● WHAT IS BEING ASKED
Give back exactly the line that contains "cyan plate D7:F7 level 1 -> none" and all the lines after it in the records below, to the very last, with no other output.

● PROVIDED DATA
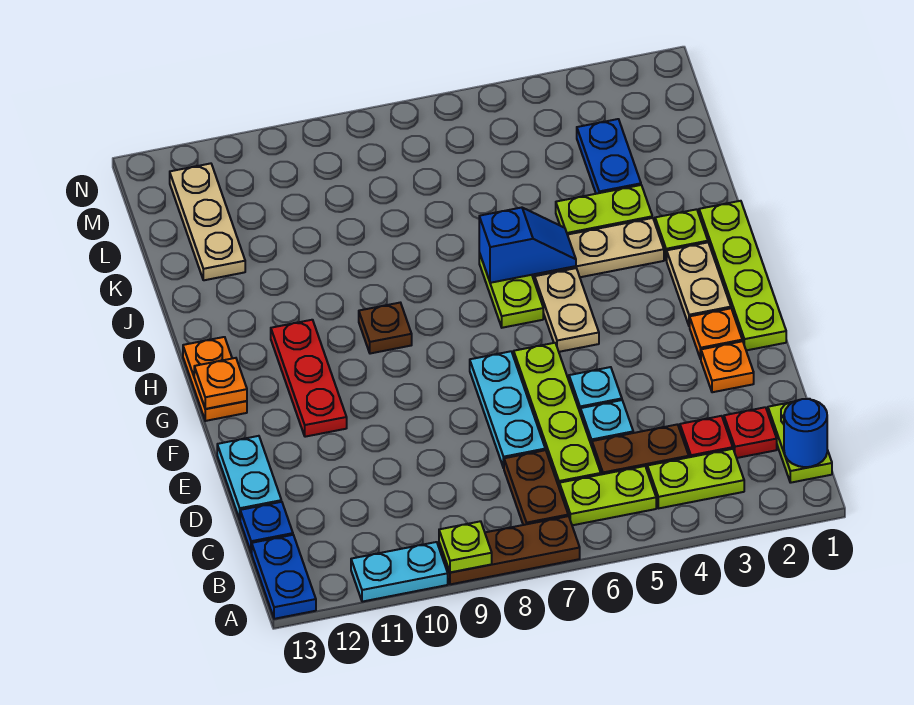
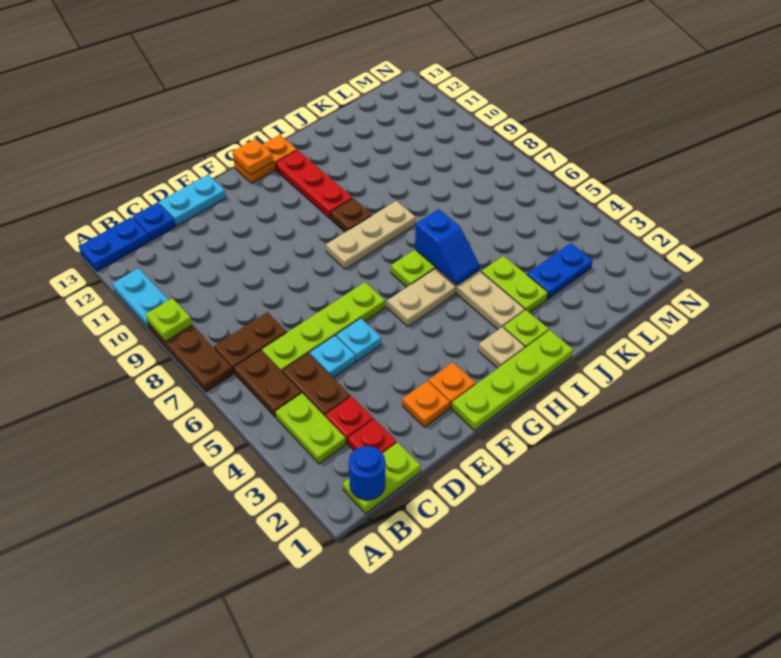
lime plate B5:B6 level 1 -> brown plate B5:B6 level 1
cyan plate D7:F7 level 1 -> none
red plate F11:H11 level 1 -> red plate H10:H12 level 1
tan plate G2:H2 level 1 -> tan plate H2 level 1
tan plate K12:M12 level 1 -> tan plate G8:I8 level 1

● EXERCISE ANSWER
cyan plate D7:F7 level 1 -> none
red plate F11:H11 level 1 -> red plate H10:H12 level 1
tan plate G2:H2 level 1 -> tan plate H2 level 1
tan plate K12:M12 level 1 -> tan plate G8:I8 level 1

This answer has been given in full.